• TASK INSTRUCTIONS:
Check every line of the entries below for the word "VBUS". Then give the number of lines that have it, with nothing added.

• RECORD EXTRACTS:
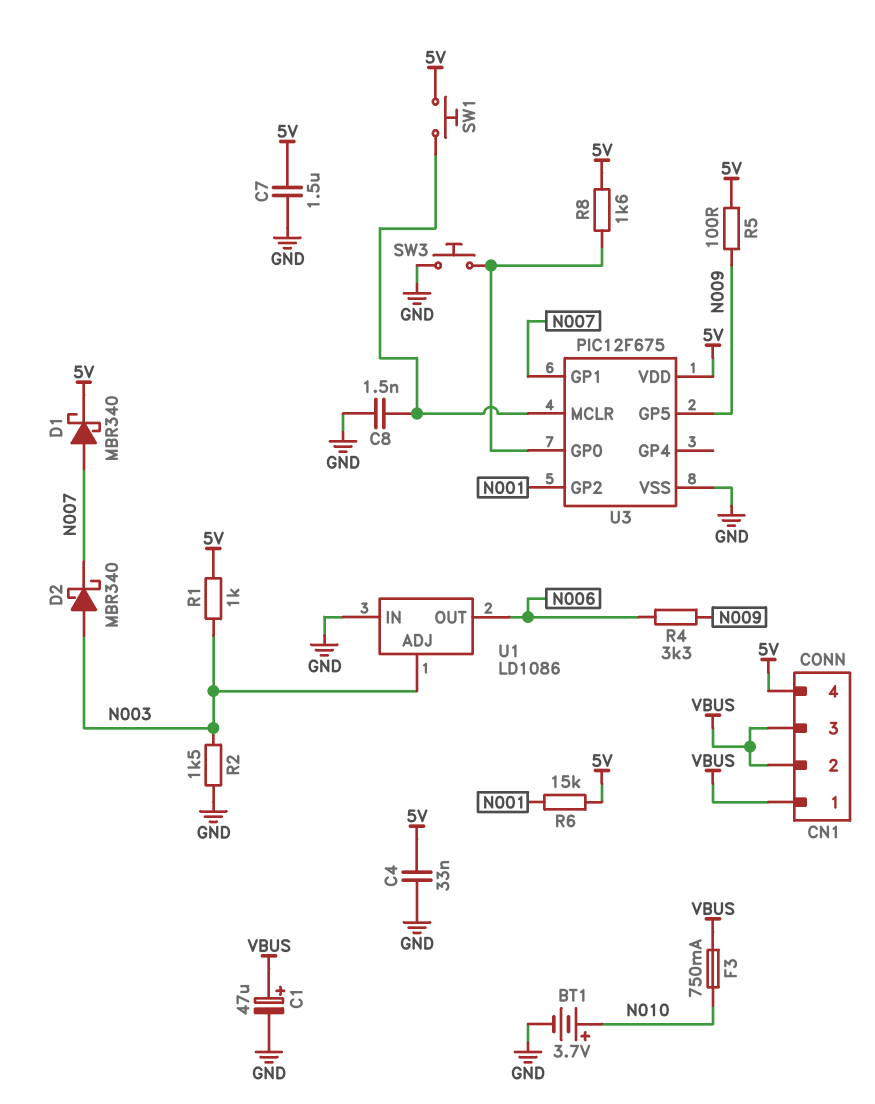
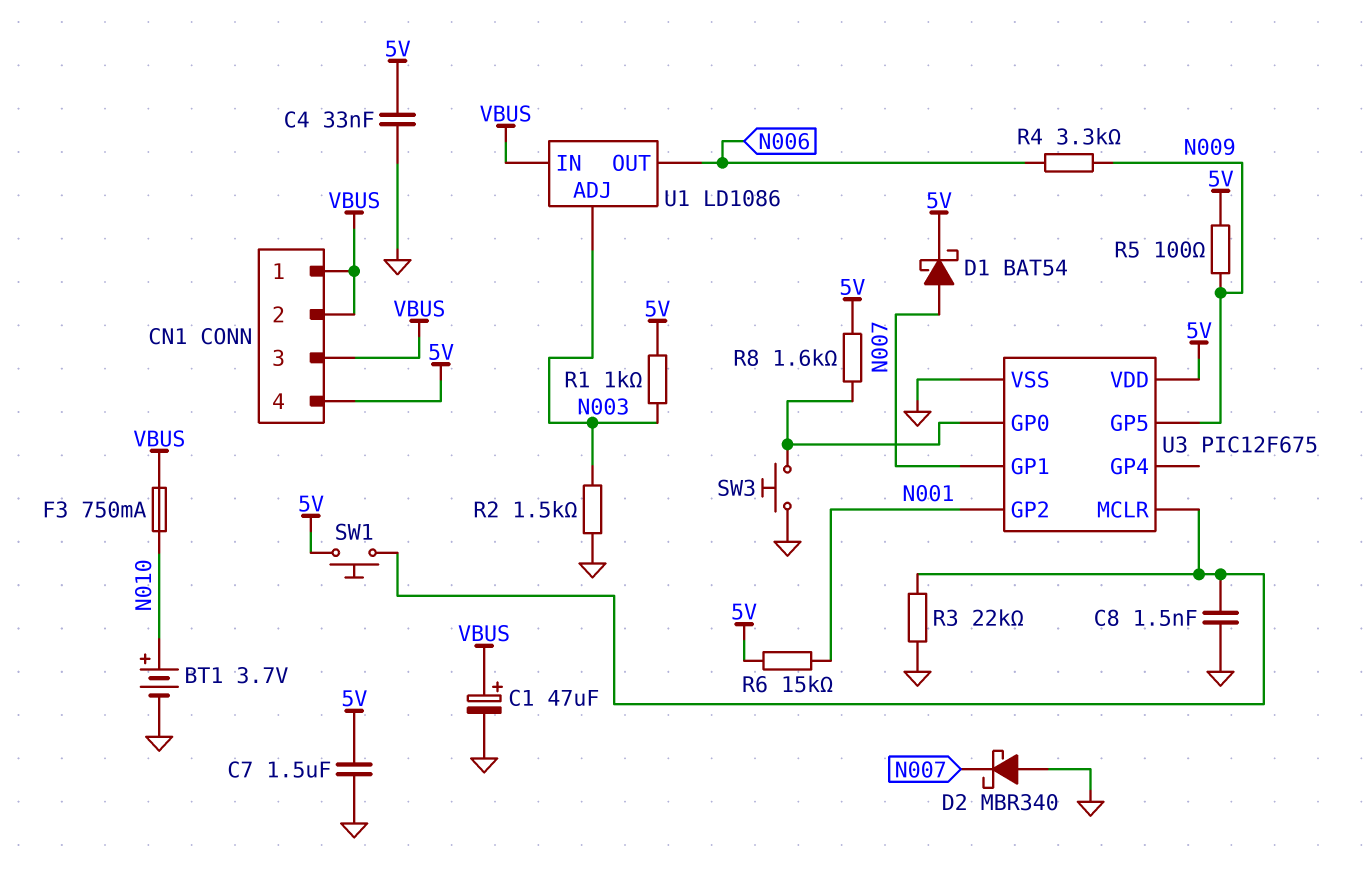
D1: schottky MBR340 (A N007, K 5V) -> schottky BAT54 (A N007, K 5V)
D2: schottky MBR340 (A N003, K N007) -> schottky MBR340 (A GND, K N007)
R3: none -> 22k (GND, U3/MCLR)
U1 pin IN: GND -> VBUS

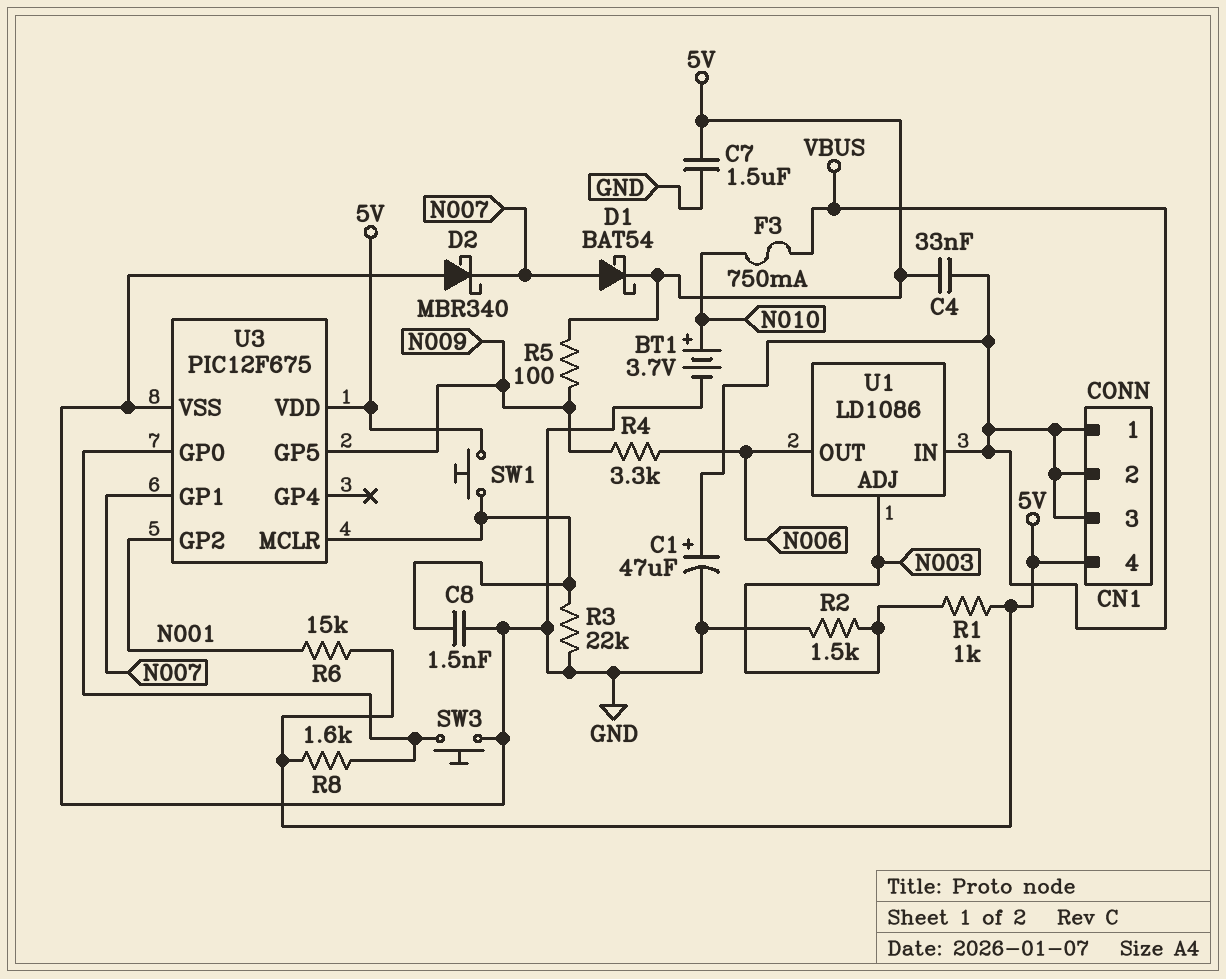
C4: 33nF (5V, GND) -> 33nF (5V, VBUS)

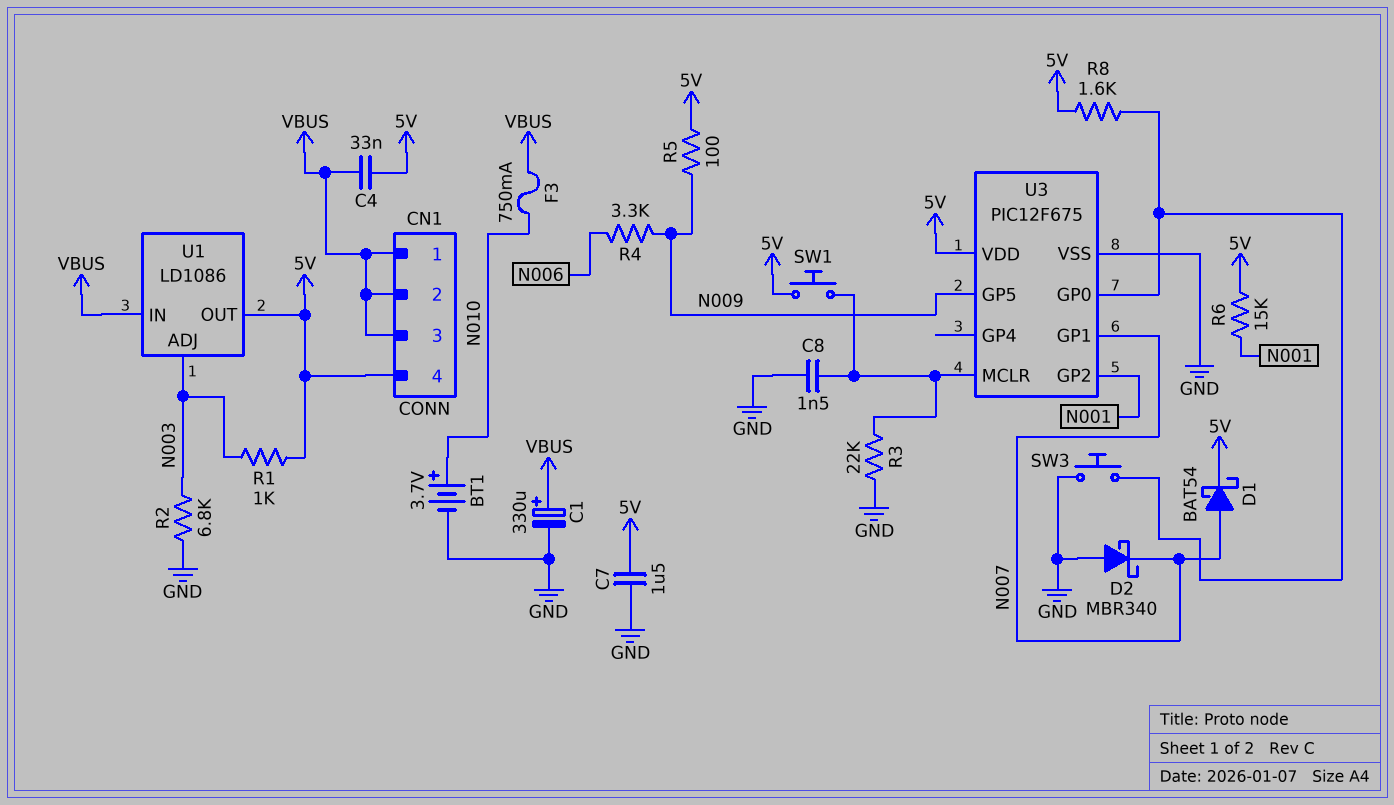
C1: 47uF (plus VBUS, minus GND) -> 330uF (plus VBUS, minus GND)
R2: 1.5k (GND, N003) -> 6.8k (GND, N003)
U1 pin OUT: N006 -> 5V

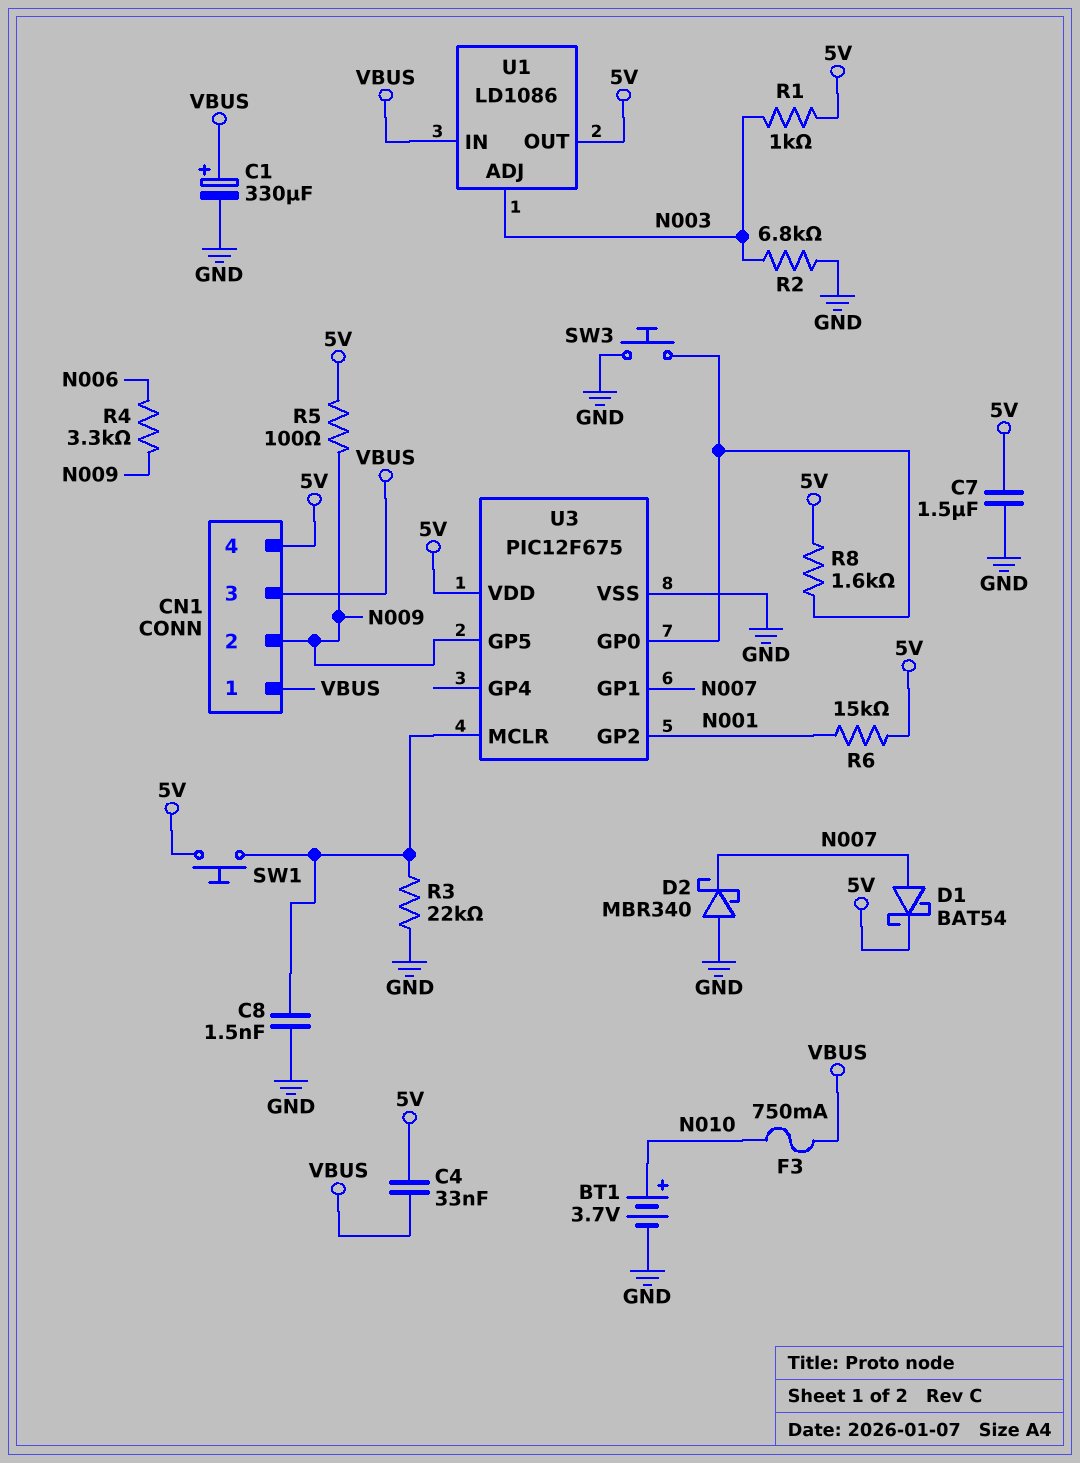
CN1 pin 2: VBUS -> N009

• EXERCISE RESPONSE:
4